--- START ---

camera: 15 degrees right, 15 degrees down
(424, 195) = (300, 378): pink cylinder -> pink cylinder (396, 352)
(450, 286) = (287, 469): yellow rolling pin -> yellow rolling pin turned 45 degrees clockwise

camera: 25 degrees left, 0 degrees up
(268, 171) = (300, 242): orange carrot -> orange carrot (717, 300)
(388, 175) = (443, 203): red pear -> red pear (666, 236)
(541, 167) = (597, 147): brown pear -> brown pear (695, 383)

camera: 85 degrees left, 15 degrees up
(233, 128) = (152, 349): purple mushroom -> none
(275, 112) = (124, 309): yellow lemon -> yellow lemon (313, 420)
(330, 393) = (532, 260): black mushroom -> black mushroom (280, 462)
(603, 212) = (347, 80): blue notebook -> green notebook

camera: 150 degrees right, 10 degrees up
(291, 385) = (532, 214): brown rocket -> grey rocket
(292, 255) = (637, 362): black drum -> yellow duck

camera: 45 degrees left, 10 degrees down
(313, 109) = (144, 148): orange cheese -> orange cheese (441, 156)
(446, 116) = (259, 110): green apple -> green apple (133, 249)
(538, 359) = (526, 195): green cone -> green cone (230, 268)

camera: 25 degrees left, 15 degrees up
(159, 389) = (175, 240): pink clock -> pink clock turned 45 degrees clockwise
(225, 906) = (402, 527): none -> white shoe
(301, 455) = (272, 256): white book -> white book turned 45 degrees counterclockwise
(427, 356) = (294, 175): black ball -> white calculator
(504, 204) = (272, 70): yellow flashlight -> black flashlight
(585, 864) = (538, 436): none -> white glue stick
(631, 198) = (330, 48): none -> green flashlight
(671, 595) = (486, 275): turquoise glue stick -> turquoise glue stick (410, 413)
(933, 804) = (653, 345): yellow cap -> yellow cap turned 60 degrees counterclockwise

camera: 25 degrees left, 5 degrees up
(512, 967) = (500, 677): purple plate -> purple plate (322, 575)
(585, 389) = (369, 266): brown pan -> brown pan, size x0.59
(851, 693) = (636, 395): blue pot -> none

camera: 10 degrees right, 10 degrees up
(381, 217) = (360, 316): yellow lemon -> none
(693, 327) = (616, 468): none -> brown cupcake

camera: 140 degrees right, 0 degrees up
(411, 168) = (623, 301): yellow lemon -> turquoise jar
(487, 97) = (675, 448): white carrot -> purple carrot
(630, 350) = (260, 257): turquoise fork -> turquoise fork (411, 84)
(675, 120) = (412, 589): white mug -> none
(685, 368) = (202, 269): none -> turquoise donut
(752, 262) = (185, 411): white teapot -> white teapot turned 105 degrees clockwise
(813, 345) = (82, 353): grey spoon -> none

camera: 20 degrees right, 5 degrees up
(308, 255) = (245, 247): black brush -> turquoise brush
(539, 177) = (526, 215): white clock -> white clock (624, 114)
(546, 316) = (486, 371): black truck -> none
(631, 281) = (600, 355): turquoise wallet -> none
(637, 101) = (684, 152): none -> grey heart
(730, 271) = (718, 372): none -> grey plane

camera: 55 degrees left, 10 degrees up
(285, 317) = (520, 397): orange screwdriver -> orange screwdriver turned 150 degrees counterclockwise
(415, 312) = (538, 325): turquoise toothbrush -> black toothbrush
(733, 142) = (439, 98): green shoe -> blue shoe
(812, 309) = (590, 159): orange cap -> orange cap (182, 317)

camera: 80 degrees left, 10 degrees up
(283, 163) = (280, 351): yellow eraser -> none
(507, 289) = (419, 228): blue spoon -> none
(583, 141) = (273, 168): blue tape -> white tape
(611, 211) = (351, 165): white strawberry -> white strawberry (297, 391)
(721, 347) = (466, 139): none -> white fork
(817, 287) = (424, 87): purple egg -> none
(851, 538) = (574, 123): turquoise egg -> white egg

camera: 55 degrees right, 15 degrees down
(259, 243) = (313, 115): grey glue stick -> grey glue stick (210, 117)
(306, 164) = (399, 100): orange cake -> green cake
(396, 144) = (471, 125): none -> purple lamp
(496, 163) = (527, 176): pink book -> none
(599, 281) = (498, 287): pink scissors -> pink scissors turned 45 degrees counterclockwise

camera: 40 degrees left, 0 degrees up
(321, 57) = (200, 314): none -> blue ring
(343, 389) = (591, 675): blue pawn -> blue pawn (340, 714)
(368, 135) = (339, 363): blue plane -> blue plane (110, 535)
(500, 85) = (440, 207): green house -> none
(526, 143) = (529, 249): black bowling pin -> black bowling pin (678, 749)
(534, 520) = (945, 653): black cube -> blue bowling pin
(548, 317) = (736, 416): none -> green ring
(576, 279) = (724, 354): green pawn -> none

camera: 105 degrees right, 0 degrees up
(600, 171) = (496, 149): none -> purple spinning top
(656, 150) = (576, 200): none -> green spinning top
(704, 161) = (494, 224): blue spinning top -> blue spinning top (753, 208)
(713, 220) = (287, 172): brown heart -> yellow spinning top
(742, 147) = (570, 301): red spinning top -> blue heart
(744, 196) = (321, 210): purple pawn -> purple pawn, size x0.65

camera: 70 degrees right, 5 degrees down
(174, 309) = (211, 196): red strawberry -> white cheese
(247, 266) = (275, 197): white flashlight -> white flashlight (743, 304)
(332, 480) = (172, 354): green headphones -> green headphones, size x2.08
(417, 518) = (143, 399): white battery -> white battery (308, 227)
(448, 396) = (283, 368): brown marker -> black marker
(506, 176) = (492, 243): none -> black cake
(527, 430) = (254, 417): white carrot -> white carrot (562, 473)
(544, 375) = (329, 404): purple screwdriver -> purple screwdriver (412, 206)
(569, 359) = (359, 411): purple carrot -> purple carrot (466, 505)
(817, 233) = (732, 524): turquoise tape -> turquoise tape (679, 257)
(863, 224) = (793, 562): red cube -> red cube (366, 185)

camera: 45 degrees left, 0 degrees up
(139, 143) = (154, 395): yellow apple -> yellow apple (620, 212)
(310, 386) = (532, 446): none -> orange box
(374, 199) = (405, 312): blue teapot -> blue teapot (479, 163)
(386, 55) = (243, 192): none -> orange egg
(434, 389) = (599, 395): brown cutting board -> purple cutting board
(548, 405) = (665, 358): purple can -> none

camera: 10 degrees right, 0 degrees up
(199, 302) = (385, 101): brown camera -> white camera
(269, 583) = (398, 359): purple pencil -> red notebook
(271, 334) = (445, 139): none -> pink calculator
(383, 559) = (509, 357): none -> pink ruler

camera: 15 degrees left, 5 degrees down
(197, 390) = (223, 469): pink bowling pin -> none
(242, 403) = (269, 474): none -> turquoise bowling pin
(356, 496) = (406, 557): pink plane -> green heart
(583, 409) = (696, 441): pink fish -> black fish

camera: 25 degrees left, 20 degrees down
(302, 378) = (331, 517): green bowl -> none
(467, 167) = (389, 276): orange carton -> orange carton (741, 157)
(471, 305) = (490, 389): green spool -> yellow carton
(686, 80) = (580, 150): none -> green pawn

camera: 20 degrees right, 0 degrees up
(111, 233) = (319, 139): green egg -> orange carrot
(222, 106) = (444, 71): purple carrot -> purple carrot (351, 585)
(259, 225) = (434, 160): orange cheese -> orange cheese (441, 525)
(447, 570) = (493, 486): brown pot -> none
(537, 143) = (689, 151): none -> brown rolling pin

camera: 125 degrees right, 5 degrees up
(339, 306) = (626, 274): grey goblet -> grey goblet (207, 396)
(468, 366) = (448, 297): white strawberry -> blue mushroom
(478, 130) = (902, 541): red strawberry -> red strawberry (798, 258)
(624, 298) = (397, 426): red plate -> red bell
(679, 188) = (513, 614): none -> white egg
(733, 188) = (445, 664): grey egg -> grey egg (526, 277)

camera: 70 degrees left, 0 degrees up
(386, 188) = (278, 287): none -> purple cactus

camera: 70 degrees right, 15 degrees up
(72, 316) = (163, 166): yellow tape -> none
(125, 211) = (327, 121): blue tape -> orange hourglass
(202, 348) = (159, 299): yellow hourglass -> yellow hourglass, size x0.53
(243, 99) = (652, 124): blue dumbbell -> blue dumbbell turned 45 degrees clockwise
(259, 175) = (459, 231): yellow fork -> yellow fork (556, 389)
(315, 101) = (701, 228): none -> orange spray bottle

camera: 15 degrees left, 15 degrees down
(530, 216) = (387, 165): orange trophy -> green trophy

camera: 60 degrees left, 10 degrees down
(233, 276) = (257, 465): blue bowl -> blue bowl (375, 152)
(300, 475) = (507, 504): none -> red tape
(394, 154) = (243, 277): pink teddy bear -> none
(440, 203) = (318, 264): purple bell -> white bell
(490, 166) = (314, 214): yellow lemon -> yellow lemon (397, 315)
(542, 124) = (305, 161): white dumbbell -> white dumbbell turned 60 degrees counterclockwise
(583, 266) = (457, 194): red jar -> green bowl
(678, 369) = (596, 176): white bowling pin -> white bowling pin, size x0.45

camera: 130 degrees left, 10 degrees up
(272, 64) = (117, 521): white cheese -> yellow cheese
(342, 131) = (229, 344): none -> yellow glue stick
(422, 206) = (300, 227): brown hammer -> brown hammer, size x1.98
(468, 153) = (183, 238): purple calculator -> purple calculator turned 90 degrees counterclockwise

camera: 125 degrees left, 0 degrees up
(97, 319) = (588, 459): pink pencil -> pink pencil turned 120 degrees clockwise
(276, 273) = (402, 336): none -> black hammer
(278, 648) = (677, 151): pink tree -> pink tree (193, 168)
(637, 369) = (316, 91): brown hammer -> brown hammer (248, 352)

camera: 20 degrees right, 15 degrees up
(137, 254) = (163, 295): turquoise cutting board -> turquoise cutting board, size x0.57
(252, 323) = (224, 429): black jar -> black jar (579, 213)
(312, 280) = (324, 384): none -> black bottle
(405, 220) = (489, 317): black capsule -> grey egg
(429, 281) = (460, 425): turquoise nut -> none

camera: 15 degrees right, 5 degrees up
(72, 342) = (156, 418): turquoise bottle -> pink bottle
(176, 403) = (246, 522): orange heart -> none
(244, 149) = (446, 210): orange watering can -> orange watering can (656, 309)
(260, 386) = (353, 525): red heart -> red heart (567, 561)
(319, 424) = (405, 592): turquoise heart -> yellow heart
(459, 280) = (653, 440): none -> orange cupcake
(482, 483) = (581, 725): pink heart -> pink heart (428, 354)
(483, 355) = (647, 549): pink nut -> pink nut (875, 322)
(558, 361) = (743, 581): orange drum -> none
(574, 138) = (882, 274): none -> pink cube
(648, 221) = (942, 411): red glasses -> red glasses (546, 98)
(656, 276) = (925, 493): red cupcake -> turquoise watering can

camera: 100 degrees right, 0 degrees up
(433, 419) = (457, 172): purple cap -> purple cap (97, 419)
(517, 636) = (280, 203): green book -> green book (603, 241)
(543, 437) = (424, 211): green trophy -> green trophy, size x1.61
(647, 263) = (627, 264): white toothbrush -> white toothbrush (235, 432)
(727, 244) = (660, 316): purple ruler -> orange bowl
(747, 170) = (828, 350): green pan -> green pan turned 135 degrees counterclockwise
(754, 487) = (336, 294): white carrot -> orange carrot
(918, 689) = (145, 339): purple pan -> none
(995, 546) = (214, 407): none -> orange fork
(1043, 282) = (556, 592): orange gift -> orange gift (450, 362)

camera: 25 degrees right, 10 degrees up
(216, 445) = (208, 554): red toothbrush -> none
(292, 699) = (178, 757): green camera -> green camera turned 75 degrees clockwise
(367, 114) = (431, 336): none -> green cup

--- END ---

WHAT IS EXPECTED - All lines in the data above from the one with "(405, 220) = (489, 317): black" through the one with "(176, 403) = (246, 522): orange heart -> none" must be repeated exactly, and no others.

RESULT BELOW -
(405, 220) = (489, 317): black capsule -> grey egg
(429, 281) = (460, 425): turquoise nut -> none

camera: 15 degrees right, 5 degrees up
(72, 342) = (156, 418): turquoise bottle -> pink bottle
(176, 403) = (246, 522): orange heart -> none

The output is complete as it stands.